## Exercise directions
Each line at or after the one containing "turquoise bell: 5 -> 4" should be transcribed exactly, up to and including the final line of the data.

## Extracted material
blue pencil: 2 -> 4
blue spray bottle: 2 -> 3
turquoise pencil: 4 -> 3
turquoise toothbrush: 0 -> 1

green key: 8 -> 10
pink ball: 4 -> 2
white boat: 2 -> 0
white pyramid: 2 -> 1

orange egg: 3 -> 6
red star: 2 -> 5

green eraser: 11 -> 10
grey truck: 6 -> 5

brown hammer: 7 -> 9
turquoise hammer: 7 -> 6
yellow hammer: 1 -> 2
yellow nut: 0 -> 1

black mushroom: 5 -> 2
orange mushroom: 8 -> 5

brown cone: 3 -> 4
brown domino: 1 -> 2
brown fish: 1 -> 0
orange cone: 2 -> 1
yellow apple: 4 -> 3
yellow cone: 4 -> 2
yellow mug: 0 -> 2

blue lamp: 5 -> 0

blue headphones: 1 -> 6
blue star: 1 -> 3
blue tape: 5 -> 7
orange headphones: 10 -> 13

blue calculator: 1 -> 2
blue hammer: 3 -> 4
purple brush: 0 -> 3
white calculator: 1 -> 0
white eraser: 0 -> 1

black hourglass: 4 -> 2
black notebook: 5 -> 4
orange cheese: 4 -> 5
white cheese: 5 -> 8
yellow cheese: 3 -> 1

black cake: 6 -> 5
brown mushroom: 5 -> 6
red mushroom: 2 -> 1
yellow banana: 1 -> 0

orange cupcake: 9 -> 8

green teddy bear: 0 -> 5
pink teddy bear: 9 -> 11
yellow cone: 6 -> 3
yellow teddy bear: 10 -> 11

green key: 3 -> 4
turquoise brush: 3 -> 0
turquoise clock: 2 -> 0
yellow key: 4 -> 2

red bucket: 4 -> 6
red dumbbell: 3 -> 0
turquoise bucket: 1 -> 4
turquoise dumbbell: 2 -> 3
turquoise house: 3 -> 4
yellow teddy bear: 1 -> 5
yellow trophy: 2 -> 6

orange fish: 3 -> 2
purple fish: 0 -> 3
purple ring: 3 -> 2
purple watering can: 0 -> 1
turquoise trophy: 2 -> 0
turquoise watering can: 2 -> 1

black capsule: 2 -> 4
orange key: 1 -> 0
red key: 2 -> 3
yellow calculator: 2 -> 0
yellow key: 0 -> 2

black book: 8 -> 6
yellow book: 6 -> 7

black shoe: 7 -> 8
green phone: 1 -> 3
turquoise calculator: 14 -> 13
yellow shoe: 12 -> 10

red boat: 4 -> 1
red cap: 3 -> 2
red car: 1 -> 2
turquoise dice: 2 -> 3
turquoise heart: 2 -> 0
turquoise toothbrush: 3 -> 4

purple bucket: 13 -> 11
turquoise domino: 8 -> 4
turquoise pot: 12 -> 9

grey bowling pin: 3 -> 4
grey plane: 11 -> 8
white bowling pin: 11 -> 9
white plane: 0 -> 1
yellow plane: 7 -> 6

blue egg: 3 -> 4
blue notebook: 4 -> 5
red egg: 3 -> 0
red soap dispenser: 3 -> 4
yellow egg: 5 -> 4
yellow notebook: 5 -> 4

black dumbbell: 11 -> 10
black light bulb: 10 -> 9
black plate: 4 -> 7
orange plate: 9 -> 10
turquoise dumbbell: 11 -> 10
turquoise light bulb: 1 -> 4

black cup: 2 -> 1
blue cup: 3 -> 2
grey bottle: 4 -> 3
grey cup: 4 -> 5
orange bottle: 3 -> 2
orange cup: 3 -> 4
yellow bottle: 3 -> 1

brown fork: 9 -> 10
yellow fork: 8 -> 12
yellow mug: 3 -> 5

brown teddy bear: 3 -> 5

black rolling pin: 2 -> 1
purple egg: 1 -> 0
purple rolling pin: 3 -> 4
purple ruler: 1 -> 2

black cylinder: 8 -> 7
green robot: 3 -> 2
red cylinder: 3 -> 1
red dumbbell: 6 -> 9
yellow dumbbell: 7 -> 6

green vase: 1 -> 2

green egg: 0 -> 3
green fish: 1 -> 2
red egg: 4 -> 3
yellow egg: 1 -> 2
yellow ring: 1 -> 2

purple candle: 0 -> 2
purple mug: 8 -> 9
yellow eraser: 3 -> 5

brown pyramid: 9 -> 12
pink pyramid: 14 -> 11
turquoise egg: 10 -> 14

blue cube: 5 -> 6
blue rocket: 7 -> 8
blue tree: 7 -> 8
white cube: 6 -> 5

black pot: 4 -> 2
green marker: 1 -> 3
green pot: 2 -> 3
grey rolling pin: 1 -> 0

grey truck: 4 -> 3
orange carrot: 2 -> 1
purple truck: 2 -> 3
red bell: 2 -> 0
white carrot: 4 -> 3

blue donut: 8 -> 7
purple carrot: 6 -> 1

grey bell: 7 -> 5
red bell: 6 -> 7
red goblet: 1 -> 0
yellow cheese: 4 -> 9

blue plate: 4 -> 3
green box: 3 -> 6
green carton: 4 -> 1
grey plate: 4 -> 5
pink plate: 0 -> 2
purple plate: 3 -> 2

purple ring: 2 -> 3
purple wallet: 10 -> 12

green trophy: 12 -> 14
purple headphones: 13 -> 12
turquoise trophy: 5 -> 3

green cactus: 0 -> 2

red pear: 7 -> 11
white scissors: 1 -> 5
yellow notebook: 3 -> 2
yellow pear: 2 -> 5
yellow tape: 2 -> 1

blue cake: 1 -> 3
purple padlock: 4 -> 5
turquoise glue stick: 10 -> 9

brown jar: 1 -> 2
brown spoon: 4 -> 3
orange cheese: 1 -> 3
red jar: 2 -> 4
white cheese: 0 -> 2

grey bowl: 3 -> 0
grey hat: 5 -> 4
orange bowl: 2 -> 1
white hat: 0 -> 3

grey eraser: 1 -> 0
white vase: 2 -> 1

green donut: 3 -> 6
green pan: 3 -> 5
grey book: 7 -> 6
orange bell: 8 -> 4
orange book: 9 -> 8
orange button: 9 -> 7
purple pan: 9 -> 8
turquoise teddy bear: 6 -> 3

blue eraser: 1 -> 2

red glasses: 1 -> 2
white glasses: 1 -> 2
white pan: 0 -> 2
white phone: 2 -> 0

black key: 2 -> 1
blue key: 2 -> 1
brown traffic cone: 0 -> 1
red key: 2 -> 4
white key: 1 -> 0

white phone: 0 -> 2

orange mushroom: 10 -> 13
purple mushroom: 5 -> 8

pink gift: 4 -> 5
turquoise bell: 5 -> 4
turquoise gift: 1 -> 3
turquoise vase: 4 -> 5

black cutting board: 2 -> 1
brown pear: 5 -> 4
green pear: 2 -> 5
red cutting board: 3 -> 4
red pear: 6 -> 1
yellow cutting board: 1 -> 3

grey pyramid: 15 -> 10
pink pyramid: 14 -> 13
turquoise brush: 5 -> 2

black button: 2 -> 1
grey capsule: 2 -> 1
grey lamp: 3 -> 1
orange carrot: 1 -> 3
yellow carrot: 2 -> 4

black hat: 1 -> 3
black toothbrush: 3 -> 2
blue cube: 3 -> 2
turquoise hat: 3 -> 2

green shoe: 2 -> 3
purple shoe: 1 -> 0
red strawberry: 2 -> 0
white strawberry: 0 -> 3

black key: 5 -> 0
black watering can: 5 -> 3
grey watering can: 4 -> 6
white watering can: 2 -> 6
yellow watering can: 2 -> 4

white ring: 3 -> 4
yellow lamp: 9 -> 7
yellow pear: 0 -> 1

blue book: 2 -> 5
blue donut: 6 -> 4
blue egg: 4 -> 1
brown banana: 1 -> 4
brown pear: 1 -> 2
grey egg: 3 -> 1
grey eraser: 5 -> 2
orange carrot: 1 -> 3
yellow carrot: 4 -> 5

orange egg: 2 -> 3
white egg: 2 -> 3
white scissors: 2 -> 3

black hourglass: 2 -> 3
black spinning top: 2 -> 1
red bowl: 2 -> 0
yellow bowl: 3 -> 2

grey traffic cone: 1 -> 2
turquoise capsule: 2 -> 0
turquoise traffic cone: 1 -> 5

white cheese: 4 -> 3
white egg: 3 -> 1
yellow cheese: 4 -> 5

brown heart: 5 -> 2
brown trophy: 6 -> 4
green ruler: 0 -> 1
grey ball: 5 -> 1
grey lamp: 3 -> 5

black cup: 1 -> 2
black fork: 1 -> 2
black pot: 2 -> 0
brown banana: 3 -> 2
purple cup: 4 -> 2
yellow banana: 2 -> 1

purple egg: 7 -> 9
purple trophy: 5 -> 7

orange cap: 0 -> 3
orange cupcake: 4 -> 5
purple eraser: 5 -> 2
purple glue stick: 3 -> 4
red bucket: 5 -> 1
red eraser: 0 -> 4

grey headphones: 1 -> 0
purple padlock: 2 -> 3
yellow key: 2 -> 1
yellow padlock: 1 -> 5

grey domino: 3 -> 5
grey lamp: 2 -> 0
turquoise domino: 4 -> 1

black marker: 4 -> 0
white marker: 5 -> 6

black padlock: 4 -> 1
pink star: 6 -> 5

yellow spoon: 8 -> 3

## Task response
turquoise bell: 5 -> 4
turquoise gift: 1 -> 3
turquoise vase: 4 -> 5

black cutting board: 2 -> 1
brown pear: 5 -> 4
green pear: 2 -> 5
red cutting board: 3 -> 4
red pear: 6 -> 1
yellow cutting board: 1 -> 3

grey pyramid: 15 -> 10
pink pyramid: 14 -> 13
turquoise brush: 5 -> 2

black button: 2 -> 1
grey capsule: 2 -> 1
grey lamp: 3 -> 1
orange carrot: 1 -> 3
yellow carrot: 2 -> 4

black hat: 1 -> 3
black toothbrush: 3 -> 2
blue cube: 3 -> 2
turquoise hat: 3 -> 2

green shoe: 2 -> 3
purple shoe: 1 -> 0
red strawberry: 2 -> 0
white strawberry: 0 -> 3

black key: 5 -> 0
black watering can: 5 -> 3
grey watering can: 4 -> 6
white watering can: 2 -> 6
yellow watering can: 2 -> 4

white ring: 3 -> 4
yellow lamp: 9 -> 7
yellow pear: 0 -> 1

blue book: 2 -> 5
blue donut: 6 -> 4
blue egg: 4 -> 1
brown banana: 1 -> 4
brown pear: 1 -> 2
grey egg: 3 -> 1
grey eraser: 5 -> 2
orange carrot: 1 -> 3
yellow carrot: 4 -> 5

orange egg: 2 -> 3
white egg: 2 -> 3
white scissors: 2 -> 3

black hourglass: 2 -> 3
black spinning top: 2 -> 1
red bowl: 2 -> 0
yellow bowl: 3 -> 2

grey traffic cone: 1 -> 2
turquoise capsule: 2 -> 0
turquoise traffic cone: 1 -> 5

white cheese: 4 -> 3
white egg: 3 -> 1
yellow cheese: 4 -> 5

brown heart: 5 -> 2
brown trophy: 6 -> 4
green ruler: 0 -> 1
grey ball: 5 -> 1
grey lamp: 3 -> 5

black cup: 1 -> 2
black fork: 1 -> 2
black pot: 2 -> 0
brown banana: 3 -> 2
purple cup: 4 -> 2
yellow banana: 2 -> 1

purple egg: 7 -> 9
purple trophy: 5 -> 7

orange cap: 0 -> 3
orange cupcake: 4 -> 5
purple eraser: 5 -> 2
purple glue stick: 3 -> 4
red bucket: 5 -> 1
red eraser: 0 -> 4

grey headphones: 1 -> 0
purple padlock: 2 -> 3
yellow key: 2 -> 1
yellow padlock: 1 -> 5

grey domino: 3 -> 5
grey lamp: 2 -> 0
turquoise domino: 4 -> 1

black marker: 4 -> 0
white marker: 5 -> 6

black padlock: 4 -> 1
pink star: 6 -> 5

yellow spoon: 8 -> 3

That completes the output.